# start of Available data

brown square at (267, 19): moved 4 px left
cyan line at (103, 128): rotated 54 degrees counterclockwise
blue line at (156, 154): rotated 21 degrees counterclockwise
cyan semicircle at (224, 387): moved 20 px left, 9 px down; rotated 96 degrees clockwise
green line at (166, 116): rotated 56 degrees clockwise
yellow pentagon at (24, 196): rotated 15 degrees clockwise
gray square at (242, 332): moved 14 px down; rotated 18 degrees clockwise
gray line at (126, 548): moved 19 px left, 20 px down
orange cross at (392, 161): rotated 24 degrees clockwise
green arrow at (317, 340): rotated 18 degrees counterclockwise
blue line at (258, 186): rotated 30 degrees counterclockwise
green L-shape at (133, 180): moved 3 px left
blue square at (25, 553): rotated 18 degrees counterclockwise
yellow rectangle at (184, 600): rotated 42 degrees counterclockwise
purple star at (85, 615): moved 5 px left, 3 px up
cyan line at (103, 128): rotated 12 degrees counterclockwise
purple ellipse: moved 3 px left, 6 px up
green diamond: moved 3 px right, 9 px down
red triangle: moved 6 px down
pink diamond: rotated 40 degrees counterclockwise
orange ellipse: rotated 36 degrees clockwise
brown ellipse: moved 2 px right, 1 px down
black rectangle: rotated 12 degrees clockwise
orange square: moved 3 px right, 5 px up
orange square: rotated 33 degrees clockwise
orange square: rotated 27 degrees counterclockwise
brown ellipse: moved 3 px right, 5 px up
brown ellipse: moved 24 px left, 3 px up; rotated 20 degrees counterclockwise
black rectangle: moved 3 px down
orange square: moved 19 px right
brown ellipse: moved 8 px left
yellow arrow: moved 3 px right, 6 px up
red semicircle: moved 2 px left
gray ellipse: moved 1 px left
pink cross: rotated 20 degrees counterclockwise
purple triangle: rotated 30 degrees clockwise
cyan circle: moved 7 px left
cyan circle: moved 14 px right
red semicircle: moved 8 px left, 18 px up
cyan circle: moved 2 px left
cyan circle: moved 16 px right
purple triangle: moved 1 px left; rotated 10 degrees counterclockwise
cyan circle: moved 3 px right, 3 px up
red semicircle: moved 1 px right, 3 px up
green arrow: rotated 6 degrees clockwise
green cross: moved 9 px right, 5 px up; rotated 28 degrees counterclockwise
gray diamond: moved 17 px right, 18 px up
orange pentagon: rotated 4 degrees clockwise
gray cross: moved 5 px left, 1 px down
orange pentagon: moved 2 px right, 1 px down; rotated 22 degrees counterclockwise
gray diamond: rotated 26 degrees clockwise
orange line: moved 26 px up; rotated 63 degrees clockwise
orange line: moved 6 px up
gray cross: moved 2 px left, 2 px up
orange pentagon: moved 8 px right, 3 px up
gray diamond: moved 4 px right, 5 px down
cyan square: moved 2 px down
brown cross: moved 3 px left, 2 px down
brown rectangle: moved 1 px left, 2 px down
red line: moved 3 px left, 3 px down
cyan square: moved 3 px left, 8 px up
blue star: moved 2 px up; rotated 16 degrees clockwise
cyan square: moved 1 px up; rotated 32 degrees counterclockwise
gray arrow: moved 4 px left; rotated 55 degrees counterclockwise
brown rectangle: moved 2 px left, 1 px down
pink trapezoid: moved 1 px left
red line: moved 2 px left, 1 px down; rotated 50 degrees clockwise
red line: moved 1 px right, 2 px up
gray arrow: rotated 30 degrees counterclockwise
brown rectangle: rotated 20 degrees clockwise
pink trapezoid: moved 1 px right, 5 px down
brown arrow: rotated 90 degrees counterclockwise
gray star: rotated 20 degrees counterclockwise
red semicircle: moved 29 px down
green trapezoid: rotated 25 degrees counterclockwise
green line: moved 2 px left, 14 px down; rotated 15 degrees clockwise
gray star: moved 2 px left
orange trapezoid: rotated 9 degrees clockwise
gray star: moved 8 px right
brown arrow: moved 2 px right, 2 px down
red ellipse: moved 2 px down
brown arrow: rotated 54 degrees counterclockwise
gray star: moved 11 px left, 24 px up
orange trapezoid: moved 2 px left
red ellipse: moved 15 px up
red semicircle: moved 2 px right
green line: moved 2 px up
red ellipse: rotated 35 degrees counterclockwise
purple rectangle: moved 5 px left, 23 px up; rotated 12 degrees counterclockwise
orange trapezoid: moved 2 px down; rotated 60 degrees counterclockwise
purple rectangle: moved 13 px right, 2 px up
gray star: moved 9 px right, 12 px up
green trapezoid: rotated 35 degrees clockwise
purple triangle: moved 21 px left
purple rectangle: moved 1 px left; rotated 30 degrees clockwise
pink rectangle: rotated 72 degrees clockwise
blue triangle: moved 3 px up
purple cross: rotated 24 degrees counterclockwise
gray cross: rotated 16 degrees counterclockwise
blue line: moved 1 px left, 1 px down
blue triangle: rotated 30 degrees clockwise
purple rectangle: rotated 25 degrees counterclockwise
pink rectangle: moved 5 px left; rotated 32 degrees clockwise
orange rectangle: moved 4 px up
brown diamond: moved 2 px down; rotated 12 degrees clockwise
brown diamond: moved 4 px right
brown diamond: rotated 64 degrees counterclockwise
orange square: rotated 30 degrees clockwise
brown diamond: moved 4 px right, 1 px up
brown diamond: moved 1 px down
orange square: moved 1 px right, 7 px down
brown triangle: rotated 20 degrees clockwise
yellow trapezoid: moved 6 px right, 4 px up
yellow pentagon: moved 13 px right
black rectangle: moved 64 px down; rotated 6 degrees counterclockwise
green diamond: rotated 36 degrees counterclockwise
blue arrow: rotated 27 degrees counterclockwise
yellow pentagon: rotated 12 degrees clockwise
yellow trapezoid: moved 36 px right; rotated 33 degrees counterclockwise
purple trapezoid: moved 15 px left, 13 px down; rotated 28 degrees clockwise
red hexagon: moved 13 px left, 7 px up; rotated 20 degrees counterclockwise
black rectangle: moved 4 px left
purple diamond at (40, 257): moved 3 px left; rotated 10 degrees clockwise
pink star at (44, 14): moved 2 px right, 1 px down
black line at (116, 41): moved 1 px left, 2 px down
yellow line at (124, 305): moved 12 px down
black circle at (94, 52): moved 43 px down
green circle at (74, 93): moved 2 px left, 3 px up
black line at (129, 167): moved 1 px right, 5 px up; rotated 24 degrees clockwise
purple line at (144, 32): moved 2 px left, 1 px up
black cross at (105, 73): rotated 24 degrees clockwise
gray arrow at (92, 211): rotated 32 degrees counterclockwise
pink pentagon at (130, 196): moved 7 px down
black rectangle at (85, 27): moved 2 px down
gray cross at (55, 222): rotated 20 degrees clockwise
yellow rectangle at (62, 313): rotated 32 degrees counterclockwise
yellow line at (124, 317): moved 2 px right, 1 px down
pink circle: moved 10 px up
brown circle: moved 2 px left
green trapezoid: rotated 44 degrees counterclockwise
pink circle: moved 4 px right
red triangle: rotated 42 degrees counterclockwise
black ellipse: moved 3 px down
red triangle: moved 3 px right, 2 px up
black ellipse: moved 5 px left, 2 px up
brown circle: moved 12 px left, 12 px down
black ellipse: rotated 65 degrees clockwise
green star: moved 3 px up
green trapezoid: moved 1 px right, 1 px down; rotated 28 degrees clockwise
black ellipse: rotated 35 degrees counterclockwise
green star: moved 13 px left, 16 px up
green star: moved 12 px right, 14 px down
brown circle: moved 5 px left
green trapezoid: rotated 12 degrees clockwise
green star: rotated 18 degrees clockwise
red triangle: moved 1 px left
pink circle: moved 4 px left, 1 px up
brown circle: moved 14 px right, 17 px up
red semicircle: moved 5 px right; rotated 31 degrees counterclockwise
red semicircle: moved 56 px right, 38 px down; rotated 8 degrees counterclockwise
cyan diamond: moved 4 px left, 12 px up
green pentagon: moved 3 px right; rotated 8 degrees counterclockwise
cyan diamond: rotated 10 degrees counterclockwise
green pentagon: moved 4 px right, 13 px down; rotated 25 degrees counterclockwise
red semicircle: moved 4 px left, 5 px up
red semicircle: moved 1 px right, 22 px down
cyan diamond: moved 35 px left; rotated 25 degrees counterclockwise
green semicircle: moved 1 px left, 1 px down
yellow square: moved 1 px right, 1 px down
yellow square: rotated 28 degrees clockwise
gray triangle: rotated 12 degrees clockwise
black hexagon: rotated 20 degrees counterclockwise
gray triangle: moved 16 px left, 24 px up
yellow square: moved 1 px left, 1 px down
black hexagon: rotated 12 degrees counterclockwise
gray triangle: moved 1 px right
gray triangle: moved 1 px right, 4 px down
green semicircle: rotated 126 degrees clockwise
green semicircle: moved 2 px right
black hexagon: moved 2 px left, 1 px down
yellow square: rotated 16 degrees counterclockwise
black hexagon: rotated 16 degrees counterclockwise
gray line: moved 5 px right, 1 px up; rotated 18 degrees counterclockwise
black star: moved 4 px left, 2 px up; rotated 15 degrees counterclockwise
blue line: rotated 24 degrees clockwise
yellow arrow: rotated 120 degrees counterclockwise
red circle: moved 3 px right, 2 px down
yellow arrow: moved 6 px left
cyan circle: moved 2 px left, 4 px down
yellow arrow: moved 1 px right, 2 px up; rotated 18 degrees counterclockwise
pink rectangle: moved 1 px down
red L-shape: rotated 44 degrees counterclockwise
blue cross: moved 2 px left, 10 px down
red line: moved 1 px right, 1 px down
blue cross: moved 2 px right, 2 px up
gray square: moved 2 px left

# end of Available data

(Job):
Rewrite the listing from its first line through the line containing "green line at", inclusive, replacing every "counterclockwise" with "anticlockwise" and leaving all else unchanged.

(Result of this task):
brown square at (267, 19): moved 4 px left
cyan line at (103, 128): rotated 54 degrees anticlockwise
blue line at (156, 154): rotated 21 degrees anticlockwise
cyan semicircle at (224, 387): moved 20 px left, 9 px down; rotated 96 degrees clockwise
green line at (166, 116): rotated 56 degrees clockwise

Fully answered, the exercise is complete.